Brief ▸ Pictures stay out; everything else in the listing below is to be restated word for word.

Record excerpts ▸

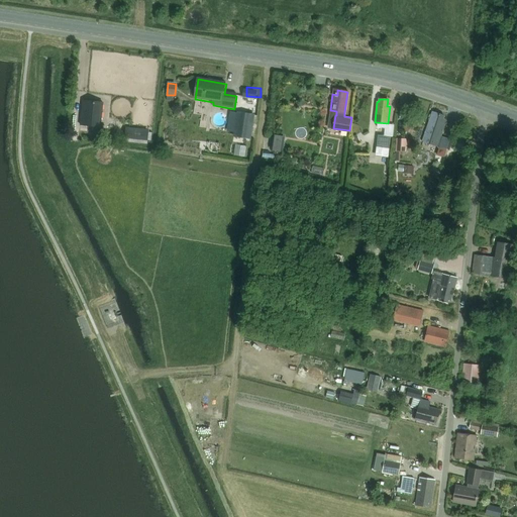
[(101,128),(103,104),(83,102),(81,126),(101,128)]
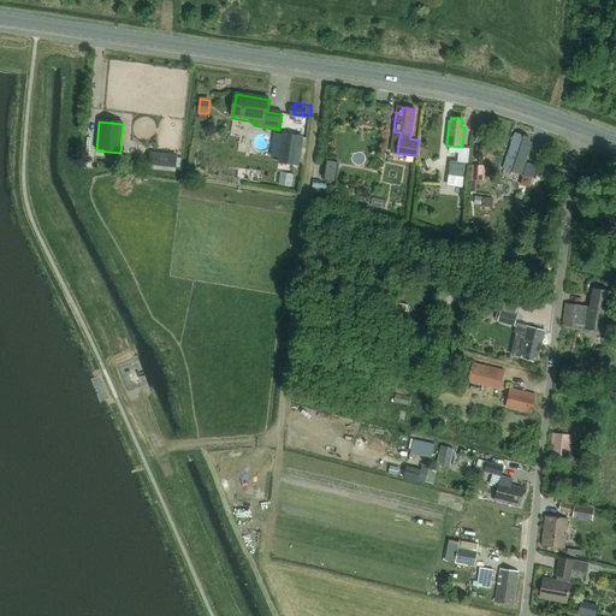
[(278,163),(282,164),(300,166),(303,143),(303,137),(283,134),(283,135),(279,158),(278,163)]
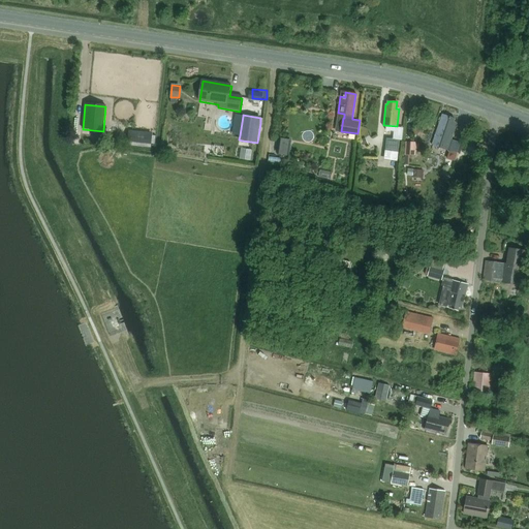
[(442,115),(432,144),(447,149),(457,123),(454,122),(455,119),(442,115)]
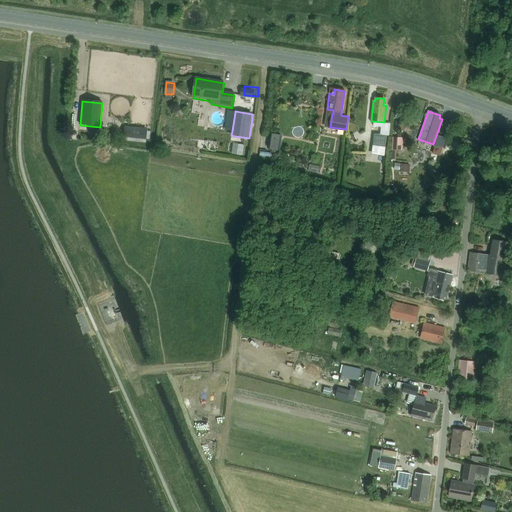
[(148,127),(126,125),(124,139),(147,142),(147,138),(151,139),(152,130),(148,130),(148,127)]
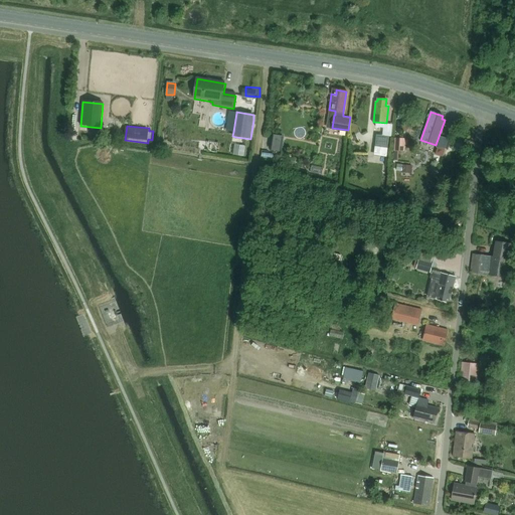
[(281,149),(283,135),(273,134),(271,148),(281,149)]
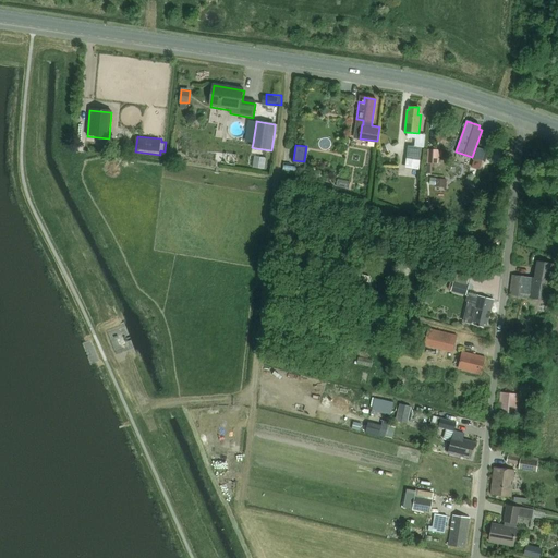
[(408,146),(407,159),(420,160),(421,147),(414,147),(408,146)]
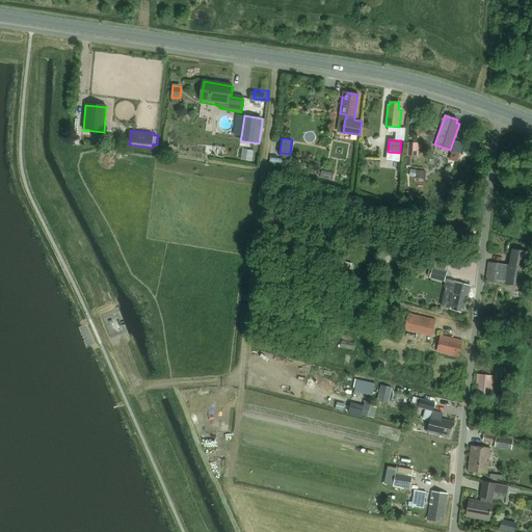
[(456,161),(462,143),(456,141),(450,159),(456,161)]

Exercise answer ▸
[(101,128),(103,104),(83,102),(81,126),(101,128)]
[(278,163),(282,164),(300,166),(303,143),(303,137),(283,134),(283,135),(279,158),(278,163)]
[(442,115),(432,144),(447,149),(457,123),(454,122),(455,119),(442,115)]
[(148,127),(126,125),(124,139),(147,142),(147,138),(151,139),(152,130),(148,130),(148,127)]
[(281,149),(283,135),(273,134),(271,148),(281,149)]
[(408,146),(407,159),(420,160),(421,147),(414,147),(408,146)]
[(456,161),(462,143),(456,141),(450,159),(456,161)]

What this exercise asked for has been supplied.